TASK DESCRIPTION:
Find every line in the material below that contains the string "LilyPond", matching case exactly, and copy each of those lines.

INPUT FOR THIS TASK:

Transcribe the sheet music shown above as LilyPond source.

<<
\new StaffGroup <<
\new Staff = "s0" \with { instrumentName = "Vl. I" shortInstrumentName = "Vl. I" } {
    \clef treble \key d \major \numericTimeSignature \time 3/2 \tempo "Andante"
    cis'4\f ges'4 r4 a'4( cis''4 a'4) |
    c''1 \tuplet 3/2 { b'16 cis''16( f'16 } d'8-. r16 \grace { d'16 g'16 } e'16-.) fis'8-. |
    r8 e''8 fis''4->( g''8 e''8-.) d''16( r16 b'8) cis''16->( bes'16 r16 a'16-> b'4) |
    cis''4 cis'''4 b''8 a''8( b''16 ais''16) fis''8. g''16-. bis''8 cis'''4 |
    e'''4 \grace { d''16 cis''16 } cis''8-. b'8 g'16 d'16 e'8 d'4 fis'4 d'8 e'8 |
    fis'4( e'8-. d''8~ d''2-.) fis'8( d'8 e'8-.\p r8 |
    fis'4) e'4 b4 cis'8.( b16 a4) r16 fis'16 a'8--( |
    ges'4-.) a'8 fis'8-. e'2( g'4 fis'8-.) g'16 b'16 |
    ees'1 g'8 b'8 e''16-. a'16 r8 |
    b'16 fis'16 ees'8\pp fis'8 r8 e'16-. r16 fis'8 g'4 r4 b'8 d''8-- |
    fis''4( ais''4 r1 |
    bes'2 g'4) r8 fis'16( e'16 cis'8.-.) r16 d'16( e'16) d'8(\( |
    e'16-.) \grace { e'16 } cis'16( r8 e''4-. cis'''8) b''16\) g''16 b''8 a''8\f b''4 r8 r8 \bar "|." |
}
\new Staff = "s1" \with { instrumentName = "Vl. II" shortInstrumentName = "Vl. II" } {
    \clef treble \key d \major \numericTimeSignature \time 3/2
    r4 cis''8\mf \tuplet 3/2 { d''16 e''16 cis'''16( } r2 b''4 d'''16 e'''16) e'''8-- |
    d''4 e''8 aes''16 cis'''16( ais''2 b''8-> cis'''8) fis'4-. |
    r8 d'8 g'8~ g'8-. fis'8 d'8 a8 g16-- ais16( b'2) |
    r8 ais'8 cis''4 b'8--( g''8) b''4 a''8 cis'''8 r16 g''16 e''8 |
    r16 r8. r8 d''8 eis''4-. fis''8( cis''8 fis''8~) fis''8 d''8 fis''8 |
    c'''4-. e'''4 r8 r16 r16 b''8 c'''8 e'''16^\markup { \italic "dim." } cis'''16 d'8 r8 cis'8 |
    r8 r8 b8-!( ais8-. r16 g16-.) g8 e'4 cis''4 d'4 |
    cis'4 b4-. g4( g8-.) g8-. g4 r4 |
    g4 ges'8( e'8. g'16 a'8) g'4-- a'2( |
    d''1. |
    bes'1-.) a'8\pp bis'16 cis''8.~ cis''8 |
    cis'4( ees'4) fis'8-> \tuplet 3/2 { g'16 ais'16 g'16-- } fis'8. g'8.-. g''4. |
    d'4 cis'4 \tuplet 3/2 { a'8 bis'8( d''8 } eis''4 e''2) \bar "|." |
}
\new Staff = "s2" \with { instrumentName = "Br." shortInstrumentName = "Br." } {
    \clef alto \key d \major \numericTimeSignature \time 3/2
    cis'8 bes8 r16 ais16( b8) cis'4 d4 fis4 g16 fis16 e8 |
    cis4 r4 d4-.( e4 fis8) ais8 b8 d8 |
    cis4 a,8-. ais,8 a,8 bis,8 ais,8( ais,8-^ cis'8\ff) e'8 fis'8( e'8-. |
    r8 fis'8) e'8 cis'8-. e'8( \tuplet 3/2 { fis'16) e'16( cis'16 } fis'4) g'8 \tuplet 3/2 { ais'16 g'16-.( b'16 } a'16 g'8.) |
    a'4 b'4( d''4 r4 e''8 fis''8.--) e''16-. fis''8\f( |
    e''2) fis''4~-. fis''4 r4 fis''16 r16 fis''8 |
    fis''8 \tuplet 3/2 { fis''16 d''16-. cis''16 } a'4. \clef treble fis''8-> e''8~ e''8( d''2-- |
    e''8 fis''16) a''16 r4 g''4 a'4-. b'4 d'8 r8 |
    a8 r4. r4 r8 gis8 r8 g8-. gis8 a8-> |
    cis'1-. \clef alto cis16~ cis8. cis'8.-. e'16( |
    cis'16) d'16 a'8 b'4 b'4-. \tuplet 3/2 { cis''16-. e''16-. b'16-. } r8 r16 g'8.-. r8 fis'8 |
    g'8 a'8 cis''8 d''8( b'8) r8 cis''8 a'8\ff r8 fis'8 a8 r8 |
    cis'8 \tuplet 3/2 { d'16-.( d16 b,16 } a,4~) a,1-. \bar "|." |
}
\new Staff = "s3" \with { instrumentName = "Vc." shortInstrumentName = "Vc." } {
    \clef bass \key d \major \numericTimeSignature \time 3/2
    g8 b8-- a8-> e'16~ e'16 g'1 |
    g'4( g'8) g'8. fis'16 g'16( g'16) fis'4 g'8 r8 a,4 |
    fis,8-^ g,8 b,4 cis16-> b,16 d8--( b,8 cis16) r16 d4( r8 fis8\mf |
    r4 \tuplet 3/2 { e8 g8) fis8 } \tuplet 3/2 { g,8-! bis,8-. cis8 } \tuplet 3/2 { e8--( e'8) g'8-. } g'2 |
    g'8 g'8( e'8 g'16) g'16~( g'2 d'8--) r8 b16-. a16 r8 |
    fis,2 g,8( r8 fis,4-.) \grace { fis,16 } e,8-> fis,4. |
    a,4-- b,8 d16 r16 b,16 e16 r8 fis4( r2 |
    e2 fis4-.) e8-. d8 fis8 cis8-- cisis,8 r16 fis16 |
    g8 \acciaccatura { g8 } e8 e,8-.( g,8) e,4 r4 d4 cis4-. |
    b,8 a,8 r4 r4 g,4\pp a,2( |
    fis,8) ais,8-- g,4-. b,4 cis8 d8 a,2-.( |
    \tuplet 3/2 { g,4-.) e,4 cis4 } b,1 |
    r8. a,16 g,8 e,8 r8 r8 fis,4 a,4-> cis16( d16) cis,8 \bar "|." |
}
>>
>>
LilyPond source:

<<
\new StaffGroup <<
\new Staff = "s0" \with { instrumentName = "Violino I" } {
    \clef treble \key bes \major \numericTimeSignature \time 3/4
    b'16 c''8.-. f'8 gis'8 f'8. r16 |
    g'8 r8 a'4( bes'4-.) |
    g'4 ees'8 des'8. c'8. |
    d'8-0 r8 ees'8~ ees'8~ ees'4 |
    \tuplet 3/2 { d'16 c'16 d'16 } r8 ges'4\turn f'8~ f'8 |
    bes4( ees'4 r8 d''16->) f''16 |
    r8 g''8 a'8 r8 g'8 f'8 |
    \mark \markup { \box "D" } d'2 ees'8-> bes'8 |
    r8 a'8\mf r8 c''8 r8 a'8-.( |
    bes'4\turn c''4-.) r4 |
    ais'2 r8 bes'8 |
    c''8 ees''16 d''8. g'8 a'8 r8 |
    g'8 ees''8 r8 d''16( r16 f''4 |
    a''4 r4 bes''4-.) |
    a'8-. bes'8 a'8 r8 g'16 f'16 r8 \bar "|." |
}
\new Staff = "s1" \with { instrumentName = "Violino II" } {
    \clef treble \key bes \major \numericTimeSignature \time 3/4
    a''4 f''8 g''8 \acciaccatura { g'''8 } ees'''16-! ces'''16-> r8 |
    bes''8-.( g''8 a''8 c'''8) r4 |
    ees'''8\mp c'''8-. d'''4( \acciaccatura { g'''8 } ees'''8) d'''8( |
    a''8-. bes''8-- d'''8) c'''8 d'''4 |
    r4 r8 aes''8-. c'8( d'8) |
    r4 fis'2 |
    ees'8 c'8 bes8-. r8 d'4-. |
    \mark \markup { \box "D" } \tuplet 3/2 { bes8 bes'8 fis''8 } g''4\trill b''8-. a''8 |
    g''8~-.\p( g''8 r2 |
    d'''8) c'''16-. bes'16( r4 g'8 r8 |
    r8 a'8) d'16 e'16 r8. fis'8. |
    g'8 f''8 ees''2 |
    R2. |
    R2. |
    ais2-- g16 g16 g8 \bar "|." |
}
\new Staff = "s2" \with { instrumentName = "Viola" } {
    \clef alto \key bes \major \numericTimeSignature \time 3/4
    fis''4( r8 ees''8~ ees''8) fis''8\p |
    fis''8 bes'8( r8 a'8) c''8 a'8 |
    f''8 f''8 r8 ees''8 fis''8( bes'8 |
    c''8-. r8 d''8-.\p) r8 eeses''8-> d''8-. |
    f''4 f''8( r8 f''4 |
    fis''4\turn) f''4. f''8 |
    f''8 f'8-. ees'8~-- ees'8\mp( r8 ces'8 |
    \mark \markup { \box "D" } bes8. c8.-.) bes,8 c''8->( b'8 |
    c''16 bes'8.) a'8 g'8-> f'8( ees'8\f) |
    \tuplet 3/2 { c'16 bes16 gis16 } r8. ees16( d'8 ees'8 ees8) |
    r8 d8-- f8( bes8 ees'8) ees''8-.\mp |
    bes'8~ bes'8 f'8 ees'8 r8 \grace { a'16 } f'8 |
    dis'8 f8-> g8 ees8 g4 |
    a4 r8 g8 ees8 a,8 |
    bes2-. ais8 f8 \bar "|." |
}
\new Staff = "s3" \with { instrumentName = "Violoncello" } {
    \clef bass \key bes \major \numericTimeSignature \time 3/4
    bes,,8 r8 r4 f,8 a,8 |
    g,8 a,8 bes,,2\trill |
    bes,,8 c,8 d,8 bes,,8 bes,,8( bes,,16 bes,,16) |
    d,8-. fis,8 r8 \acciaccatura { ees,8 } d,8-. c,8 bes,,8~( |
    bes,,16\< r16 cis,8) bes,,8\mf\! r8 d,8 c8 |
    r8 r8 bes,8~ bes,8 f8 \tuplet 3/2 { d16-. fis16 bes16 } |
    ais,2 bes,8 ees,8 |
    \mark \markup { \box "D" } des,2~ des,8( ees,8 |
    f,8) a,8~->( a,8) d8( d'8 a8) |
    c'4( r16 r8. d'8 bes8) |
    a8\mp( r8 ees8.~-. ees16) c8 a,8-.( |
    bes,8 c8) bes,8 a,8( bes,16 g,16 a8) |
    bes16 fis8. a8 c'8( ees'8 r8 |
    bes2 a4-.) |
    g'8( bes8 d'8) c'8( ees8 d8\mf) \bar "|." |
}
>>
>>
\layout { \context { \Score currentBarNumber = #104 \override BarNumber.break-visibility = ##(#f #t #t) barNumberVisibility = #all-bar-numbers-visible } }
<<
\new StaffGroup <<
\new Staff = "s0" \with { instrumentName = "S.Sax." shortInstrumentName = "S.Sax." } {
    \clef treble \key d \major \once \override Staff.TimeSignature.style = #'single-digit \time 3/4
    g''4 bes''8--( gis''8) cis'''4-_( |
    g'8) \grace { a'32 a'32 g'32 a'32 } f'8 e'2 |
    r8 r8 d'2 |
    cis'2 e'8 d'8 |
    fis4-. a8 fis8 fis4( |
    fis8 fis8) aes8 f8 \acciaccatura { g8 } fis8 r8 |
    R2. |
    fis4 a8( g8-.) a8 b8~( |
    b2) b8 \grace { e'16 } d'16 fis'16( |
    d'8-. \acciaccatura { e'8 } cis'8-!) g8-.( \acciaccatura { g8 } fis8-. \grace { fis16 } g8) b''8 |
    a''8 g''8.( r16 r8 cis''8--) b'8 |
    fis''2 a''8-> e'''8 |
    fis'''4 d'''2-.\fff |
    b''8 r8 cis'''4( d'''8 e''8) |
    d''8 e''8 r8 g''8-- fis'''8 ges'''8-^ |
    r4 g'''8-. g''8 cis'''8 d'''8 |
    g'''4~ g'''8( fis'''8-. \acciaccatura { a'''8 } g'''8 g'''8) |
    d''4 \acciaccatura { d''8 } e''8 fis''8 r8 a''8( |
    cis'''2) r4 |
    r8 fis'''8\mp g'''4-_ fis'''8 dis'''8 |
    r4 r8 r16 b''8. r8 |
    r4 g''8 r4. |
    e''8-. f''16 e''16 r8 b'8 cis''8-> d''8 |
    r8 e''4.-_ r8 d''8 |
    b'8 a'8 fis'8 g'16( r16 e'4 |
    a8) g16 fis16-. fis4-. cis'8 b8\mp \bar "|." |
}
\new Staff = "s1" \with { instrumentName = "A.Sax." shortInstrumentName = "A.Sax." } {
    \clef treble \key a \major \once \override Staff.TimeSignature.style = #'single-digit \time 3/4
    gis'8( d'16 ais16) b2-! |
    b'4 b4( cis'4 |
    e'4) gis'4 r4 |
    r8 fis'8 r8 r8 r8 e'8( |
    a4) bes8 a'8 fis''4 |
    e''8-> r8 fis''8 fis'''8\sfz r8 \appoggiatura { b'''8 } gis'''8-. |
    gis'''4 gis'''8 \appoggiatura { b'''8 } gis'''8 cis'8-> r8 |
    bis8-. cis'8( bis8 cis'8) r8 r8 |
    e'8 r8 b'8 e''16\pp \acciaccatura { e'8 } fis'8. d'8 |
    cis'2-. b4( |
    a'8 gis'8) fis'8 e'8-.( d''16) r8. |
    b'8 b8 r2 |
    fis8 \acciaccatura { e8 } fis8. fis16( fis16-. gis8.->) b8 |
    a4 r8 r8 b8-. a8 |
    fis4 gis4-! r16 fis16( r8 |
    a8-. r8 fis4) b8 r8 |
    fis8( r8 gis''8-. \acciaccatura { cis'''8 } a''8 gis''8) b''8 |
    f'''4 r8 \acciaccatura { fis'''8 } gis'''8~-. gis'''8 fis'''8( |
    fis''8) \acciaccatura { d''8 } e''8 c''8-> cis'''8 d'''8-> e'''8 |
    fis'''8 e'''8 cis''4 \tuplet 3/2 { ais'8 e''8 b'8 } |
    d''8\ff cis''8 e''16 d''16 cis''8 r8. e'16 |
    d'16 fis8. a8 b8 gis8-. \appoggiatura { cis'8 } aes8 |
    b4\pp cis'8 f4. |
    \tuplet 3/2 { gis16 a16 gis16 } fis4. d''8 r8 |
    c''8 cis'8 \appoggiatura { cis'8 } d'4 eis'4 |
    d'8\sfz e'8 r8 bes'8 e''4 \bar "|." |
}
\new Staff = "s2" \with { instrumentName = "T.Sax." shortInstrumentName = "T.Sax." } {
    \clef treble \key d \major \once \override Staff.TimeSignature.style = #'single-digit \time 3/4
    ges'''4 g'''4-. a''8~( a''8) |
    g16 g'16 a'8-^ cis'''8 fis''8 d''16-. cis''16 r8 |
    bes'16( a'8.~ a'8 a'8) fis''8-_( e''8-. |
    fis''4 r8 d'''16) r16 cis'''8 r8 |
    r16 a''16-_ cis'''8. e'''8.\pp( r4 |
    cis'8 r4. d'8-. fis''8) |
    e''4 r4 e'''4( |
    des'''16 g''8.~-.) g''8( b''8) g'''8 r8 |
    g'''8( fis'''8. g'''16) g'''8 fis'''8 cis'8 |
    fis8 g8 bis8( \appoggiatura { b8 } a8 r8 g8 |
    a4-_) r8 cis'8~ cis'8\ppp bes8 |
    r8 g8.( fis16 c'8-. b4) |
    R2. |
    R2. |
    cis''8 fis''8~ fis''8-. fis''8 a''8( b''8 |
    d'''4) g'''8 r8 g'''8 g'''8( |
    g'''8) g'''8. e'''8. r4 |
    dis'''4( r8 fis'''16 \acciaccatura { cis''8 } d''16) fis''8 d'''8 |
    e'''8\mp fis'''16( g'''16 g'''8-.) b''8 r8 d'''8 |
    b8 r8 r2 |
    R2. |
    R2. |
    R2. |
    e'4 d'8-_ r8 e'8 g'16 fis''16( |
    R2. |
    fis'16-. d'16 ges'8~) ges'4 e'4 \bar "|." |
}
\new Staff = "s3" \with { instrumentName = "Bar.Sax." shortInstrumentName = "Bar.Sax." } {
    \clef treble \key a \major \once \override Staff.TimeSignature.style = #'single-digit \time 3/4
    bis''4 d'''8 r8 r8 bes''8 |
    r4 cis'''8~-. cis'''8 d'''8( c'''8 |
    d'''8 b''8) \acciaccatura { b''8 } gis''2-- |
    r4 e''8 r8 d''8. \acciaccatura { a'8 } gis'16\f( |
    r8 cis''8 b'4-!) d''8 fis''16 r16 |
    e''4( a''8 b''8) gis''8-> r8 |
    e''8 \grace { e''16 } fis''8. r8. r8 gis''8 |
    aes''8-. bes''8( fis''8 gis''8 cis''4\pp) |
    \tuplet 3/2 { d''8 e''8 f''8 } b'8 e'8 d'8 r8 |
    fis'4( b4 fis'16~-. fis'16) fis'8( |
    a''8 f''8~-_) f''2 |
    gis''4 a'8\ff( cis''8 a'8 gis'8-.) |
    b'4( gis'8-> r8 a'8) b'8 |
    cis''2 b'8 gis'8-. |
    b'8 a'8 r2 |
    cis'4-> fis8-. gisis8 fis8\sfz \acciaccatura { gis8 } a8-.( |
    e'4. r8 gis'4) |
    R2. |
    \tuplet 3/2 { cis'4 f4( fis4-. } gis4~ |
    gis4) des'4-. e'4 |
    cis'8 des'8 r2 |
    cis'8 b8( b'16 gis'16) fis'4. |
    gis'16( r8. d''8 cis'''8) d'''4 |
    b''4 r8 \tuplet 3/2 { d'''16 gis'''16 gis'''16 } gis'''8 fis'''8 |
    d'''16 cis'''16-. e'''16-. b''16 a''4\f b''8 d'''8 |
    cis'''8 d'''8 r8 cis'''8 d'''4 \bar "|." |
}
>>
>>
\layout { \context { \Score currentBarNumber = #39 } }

CORRECT RESPONSE:
Transcribe the sheet music shown above as LilyPond source.
LilyPond source:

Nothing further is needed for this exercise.